**What the task asks**. Leave out the pictures and print precisely the lines from the line with "white cheese (1st from left)" to the final line of the entries, both ends included.

[Provided data Boundary: Start]

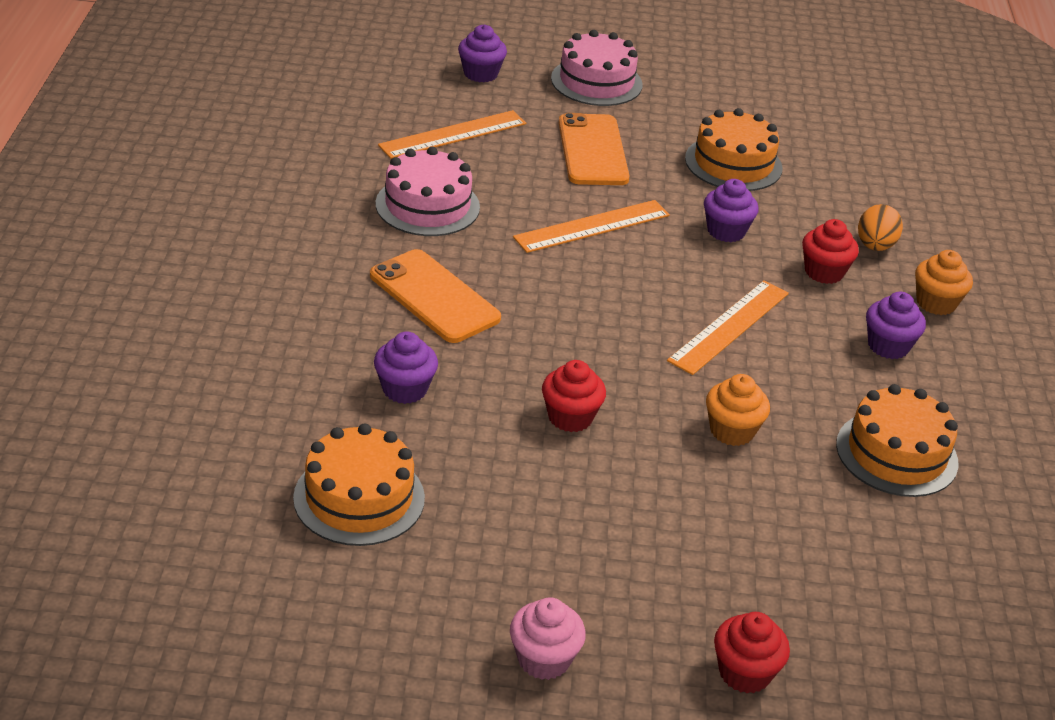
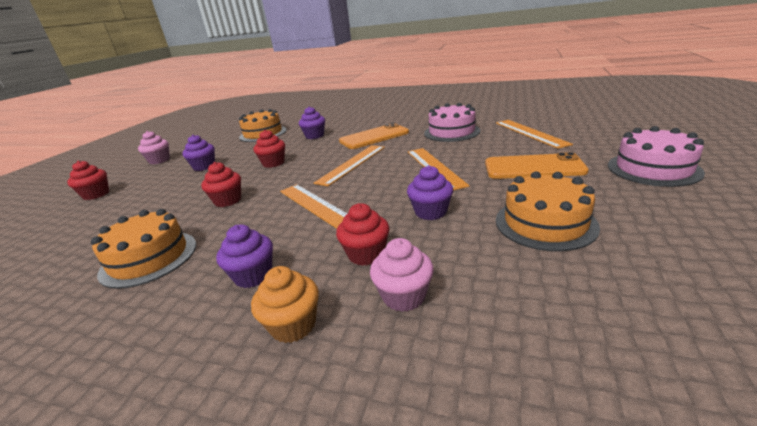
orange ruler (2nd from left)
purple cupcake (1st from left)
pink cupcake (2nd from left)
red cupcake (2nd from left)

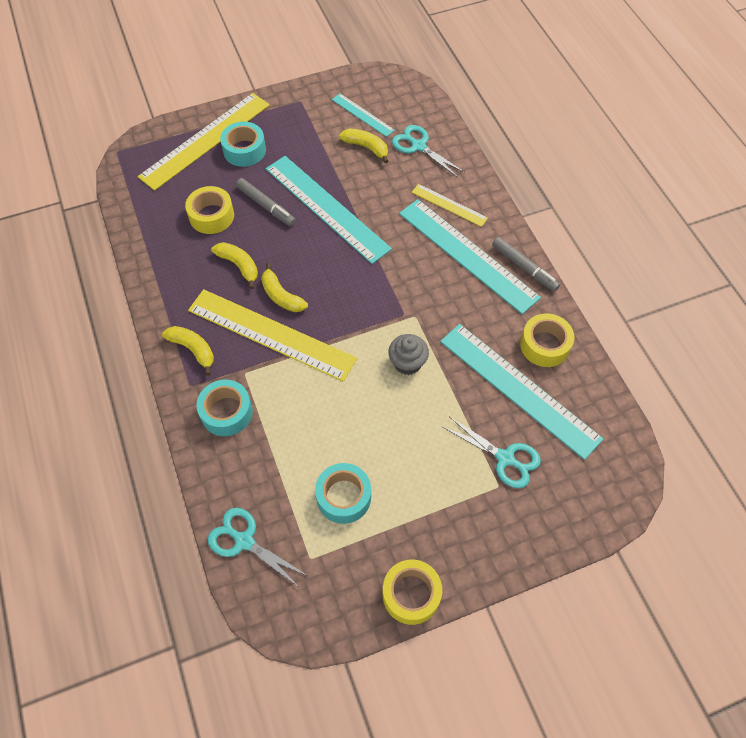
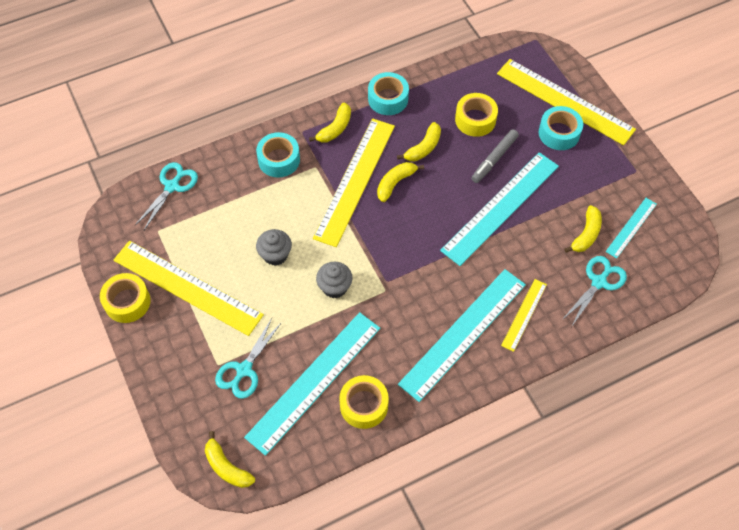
grey marker (2nd from left in the first image)
yellow ruler (1st from left)
yellow banana (1st from left)
grey cupcake (1st from left)
turquoise tape (2nd from left)

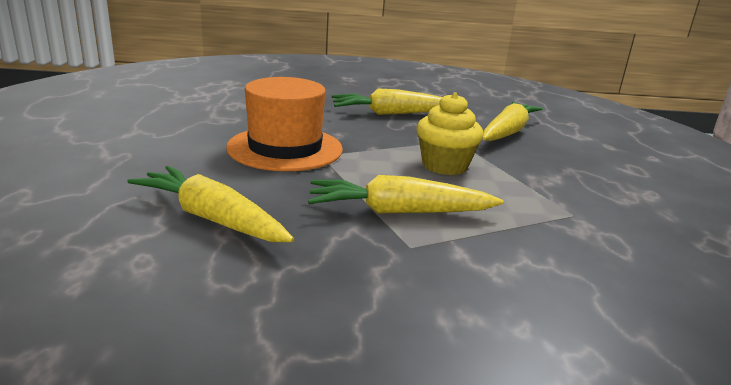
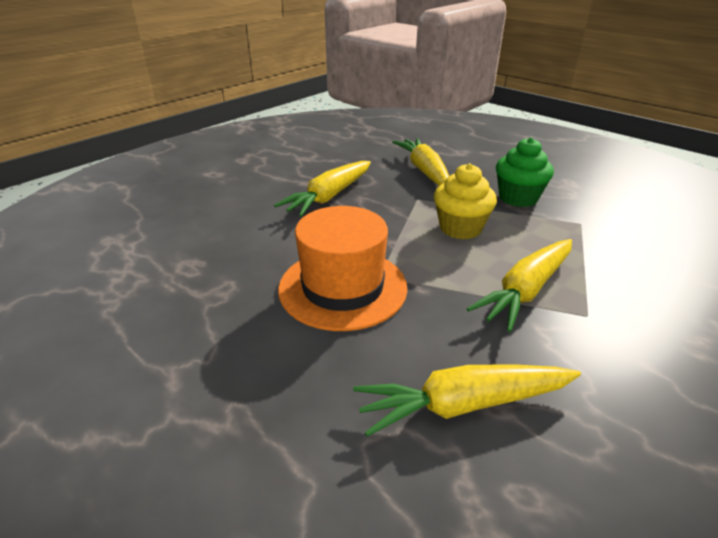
green cupcake

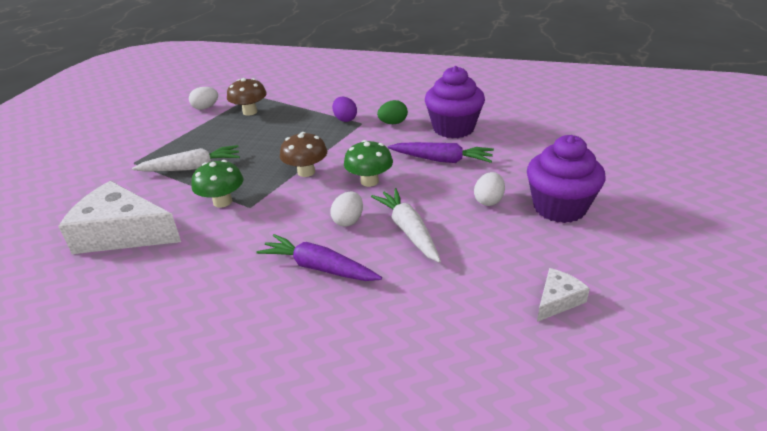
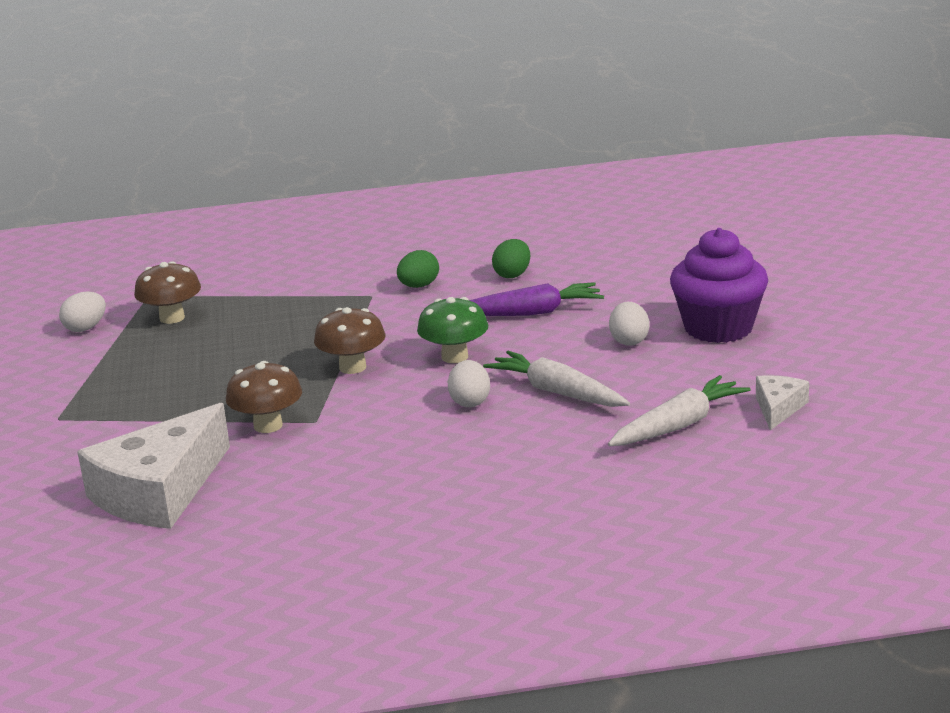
purple carrot (1st from left in the first image)
purple egg
white carrot (2nd from left)
green egg (2nd from left)
brown mushroom (2nd from left)
white cheese (1st from left)

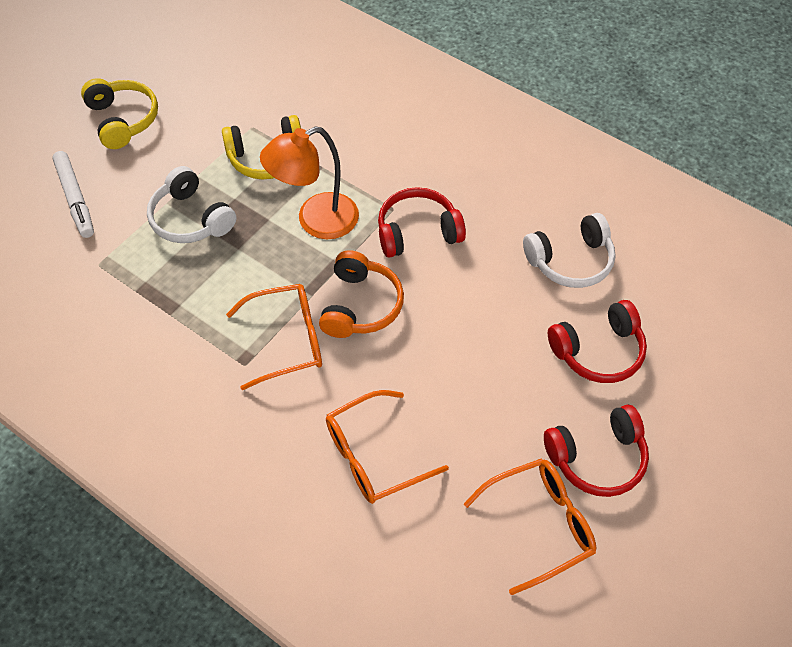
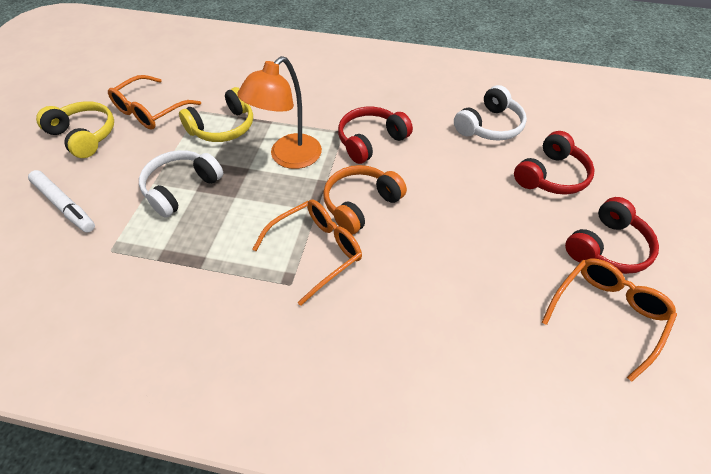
orange glasses (1st from left)
white headphones (1st from left)
orange headphones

[Provided data Boundary: End]

**Result**.
white cheese (1st from left)

orange glasses (1st from left)
white headphones (1st from left)
orange headphones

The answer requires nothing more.